======== Data for the task

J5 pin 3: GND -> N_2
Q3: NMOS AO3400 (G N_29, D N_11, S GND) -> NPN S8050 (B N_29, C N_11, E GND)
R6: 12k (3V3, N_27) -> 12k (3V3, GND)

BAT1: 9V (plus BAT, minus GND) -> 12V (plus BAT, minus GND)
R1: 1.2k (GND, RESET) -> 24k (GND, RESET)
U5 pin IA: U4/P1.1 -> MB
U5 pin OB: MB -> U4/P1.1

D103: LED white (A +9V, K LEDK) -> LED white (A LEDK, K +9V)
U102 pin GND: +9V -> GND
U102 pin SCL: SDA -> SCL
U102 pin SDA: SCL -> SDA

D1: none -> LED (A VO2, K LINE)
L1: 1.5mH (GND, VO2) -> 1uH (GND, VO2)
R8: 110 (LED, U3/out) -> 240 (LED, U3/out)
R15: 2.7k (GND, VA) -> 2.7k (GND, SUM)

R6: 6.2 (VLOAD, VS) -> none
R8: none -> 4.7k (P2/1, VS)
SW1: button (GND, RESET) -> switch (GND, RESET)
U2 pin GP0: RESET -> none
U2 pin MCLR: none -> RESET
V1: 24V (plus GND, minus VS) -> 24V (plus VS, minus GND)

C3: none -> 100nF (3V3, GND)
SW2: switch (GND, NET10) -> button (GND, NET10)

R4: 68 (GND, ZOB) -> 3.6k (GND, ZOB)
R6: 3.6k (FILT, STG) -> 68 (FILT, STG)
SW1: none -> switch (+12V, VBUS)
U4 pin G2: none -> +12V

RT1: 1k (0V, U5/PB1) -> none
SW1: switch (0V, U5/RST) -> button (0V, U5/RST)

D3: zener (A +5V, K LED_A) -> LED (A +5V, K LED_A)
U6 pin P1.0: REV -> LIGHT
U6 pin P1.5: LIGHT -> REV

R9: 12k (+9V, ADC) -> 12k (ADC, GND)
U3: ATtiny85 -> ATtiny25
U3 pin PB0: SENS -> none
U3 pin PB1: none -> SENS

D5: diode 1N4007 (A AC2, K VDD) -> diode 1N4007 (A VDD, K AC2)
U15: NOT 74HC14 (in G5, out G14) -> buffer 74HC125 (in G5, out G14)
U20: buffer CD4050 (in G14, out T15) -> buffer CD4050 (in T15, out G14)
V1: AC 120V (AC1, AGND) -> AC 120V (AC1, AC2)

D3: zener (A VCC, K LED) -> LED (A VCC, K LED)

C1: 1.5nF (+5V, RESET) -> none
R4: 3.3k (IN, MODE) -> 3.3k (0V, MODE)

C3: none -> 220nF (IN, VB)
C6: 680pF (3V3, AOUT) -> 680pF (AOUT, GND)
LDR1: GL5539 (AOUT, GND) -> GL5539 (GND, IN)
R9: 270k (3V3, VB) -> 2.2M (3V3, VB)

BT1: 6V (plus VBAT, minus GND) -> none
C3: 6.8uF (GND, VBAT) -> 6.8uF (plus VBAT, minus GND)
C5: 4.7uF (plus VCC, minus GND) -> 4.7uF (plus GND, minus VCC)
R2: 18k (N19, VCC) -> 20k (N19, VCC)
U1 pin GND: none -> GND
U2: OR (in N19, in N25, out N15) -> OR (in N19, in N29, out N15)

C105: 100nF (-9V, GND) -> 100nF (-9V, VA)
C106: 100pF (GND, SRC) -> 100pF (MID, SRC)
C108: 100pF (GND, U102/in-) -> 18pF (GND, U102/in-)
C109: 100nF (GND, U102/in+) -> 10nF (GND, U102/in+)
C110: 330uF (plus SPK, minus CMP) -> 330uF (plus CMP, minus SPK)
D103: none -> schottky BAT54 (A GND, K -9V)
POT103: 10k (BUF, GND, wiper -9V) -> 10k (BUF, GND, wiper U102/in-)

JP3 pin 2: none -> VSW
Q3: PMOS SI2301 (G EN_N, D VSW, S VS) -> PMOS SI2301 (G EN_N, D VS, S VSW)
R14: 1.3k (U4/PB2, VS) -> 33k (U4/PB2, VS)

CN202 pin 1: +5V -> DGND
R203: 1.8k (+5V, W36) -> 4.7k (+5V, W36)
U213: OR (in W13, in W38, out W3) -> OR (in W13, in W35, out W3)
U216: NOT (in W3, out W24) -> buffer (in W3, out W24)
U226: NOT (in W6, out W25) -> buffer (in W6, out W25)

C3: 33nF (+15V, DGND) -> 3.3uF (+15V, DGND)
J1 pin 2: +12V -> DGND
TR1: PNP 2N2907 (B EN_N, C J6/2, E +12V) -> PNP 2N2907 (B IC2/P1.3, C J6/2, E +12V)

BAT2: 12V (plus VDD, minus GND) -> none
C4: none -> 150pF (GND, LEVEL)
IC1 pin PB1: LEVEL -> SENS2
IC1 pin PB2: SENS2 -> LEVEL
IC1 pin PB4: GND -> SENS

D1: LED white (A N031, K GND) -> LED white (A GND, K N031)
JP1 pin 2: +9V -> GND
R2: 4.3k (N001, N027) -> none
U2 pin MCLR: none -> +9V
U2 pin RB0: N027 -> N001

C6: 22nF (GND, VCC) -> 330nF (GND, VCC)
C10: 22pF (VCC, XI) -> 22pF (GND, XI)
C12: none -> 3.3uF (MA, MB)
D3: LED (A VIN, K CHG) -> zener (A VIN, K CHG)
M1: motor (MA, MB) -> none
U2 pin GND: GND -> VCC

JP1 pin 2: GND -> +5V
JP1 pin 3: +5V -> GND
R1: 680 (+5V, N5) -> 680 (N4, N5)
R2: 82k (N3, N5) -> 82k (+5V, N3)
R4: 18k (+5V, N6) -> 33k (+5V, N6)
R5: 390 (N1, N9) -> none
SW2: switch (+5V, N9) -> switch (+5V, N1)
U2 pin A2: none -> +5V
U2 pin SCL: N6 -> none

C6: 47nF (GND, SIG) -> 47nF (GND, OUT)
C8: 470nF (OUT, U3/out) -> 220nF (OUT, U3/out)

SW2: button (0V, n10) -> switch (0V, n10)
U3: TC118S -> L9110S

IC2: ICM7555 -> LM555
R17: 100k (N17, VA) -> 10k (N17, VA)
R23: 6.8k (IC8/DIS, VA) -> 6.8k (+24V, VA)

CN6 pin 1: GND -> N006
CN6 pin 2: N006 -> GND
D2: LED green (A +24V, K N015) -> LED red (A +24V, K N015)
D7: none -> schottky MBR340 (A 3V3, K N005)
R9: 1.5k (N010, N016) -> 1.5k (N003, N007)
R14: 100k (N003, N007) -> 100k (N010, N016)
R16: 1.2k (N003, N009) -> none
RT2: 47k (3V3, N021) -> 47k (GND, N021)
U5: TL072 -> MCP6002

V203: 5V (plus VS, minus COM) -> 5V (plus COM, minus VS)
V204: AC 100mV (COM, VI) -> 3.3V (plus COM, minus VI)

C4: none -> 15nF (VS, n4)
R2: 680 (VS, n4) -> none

================

■ Task description
Give back the entries exactly. Omit none of them.

■ Result of this exercise
J5 pin 3: GND -> N_2
Q3: NMOS AO3400 (G N_29, D N_11, S GND) -> NPN S8050 (B N_29, C N_11, E GND)
R6: 12k (3V3, N_27) -> 12k (3V3, GND)

BAT1: 9V (plus BAT, minus GND) -> 12V (plus BAT, minus GND)
R1: 1.2k (GND, RESET) -> 24k (GND, RESET)
U5 pin IA: U4/P1.1 -> MB
U5 pin OB: MB -> U4/P1.1

D103: LED white (A +9V, K LEDK) -> LED white (A LEDK, K +9V)
U102 pin GND: +9V -> GND
U102 pin SCL: SDA -> SCL
U102 pin SDA: SCL -> SDA

D1: none -> LED (A VO2, K LINE)
L1: 1.5mH (GND, VO2) -> 1uH (GND, VO2)
R8: 110 (LED, U3/out) -> 240 (LED, U3/out)
R15: 2.7k (GND, VA) -> 2.7k (GND, SUM)

R6: 6.2 (VLOAD, VS) -> none
R8: none -> 4.7k (P2/1, VS)
SW1: button (GND, RESET) -> switch (GND, RESET)
U2 pin GP0: RESET -> none
U2 pin MCLR: none -> RESET
V1: 24V (plus GND, minus VS) -> 24V (plus VS, minus GND)

C3: none -> 100nF (3V3, GND)
SW2: switch (GND, NET10) -> button (GND, NET10)

R4: 68 (GND, ZOB) -> 3.6k (GND, ZOB)
R6: 3.6k (FILT, STG) -> 68 (FILT, STG)
SW1: none -> switch (+12V, VBUS)
U4 pin G2: none -> +12V

RT1: 1k (0V, U5/PB1) -> none
SW1: switch (0V, U5/RST) -> button (0V, U5/RST)

D3: zener (A +5V, K LED_A) -> LED (A +5V, K LED_A)
U6 pin P1.0: REV -> LIGHT
U6 pin P1.5: LIGHT -> REV

R9: 12k (+9V, ADC) -> 12k (ADC, GND)
U3: ATtiny85 -> ATtiny25
U3 pin PB0: SENS -> none
U3 pin PB1: none -> SENS

D5: diode 1N4007 (A AC2, K VDD) -> diode 1N4007 (A VDD, K AC2)
U15: NOT 74HC14 (in G5, out G14) -> buffer 74HC125 (in G5, out G14)
U20: buffer CD4050 (in G14, out T15) -> buffer CD4050 (in T15, out G14)
V1: AC 120V (AC1, AGND) -> AC 120V (AC1, AC2)

D3: zener (A VCC, K LED) -> LED (A VCC, K LED)

C1: 1.5nF (+5V, RESET) -> none
R4: 3.3k (IN, MODE) -> 3.3k (0V, MODE)

C3: none -> 220nF (IN, VB)
C6: 680pF (3V3, AOUT) -> 680pF (AOUT, GND)
LDR1: GL5539 (AOUT, GND) -> GL5539 (GND, IN)
R9: 270k (3V3, VB) -> 2.2M (3V3, VB)

BT1: 6V (plus VBAT, minus GND) -> none
C3: 6.8uF (GND, VBAT) -> 6.8uF (plus VBAT, minus GND)
C5: 4.7uF (plus VCC, minus GND) -> 4.7uF (plus GND, minus VCC)
R2: 18k (N19, VCC) -> 20k (N19, VCC)
U1 pin GND: none -> GND
U2: OR (in N19, in N25, out N15) -> OR (in N19, in N29, out N15)

C105: 100nF (-9V, GND) -> 100nF (-9V, VA)
C106: 100pF (GND, SRC) -> 100pF (MID, SRC)
C108: 100pF (GND, U102/in-) -> 18pF (GND, U102/in-)
C109: 100nF (GND, U102/in+) -> 10nF (GND, U102/in+)
C110: 330uF (plus SPK, minus CMP) -> 330uF (plus CMP, minus SPK)
D103: none -> schottky BAT54 (A GND, K -9V)
POT103: 10k (BUF, GND, wiper -9V) -> 10k (BUF, GND, wiper U102/in-)

JP3 pin 2: none -> VSW
Q3: PMOS SI2301 (G EN_N, D VSW, S VS) -> PMOS SI2301 (G EN_N, D VS, S VSW)
R14: 1.3k (U4/PB2, VS) -> 33k (U4/PB2, VS)

CN202 pin 1: +5V -> DGND
R203: 1.8k (+5V, W36) -> 4.7k (+5V, W36)
U213: OR (in W13, in W38, out W3) -> OR (in W13, in W35, out W3)
U216: NOT (in W3, out W24) -> buffer (in W3, out W24)
U226: NOT (in W6, out W25) -> buffer (in W6, out W25)

C3: 33nF (+15V, DGND) -> 3.3uF (+15V, DGND)
J1 pin 2: +12V -> DGND
TR1: PNP 2N2907 (B EN_N, C J6/2, E +12V) -> PNP 2N2907 (B IC2/P1.3, C J6/2, E +12V)

BAT2: 12V (plus VDD, minus GND) -> none
C4: none -> 150pF (GND, LEVEL)
IC1 pin PB1: LEVEL -> SENS2
IC1 pin PB2: SENS2 -> LEVEL
IC1 pin PB4: GND -> SENS

D1: LED white (A N031, K GND) -> LED white (A GND, K N031)
JP1 pin 2: +9V -> GND
R2: 4.3k (N001, N027) -> none
U2 pin MCLR: none -> +9V
U2 pin RB0: N027 -> N001

C6: 22nF (GND, VCC) -> 330nF (GND, VCC)
C10: 22pF (VCC, XI) -> 22pF (GND, XI)
C12: none -> 3.3uF (MA, MB)
D3: LED (A VIN, K CHG) -> zener (A VIN, K CHG)
M1: motor (MA, MB) -> none
U2 pin GND: GND -> VCC

JP1 pin 2: GND -> +5V
JP1 pin 3: +5V -> GND
R1: 680 (+5V, N5) -> 680 (N4, N5)
R2: 82k (N3, N5) -> 82k (+5V, N3)
R4: 18k (+5V, N6) -> 33k (+5V, N6)
R5: 390 (N1, N9) -> none
SW2: switch (+5V, N9) -> switch (+5V, N1)
U2 pin A2: none -> +5V
U2 pin SCL: N6 -> none

C6: 47nF (GND, SIG) -> 47nF (GND, OUT)
C8: 470nF (OUT, U3/out) -> 220nF (OUT, U3/out)

SW2: button (0V, n10) -> switch (0V, n10)
U3: TC118S -> L9110S

IC2: ICM7555 -> LM555
R17: 100k (N17, VA) -> 10k (N17, VA)
R23: 6.8k (IC8/DIS, VA) -> 6.8k (+24V, VA)

CN6 pin 1: GND -> N006
CN6 pin 2: N006 -> GND
D2: LED green (A +24V, K N015) -> LED red (A +24V, K N015)
D7: none -> schottky MBR340 (A 3V3, K N005)
R9: 1.5k (N010, N016) -> 1.5k (N003, N007)
R14: 100k (N003, N007) -> 100k (N010, N016)
R16: 1.2k (N003, N009) -> none
RT2: 47k (3V3, N021) -> 47k (GND, N021)
U5: TL072 -> MCP6002

V203: 5V (plus VS, minus COM) -> 5V (plus COM, minus VS)
V204: AC 100mV (COM, VI) -> 3.3V (plus COM, minus VI)

C4: none -> 15nF (VS, n4)
R2: 680 (VS, n4) -> none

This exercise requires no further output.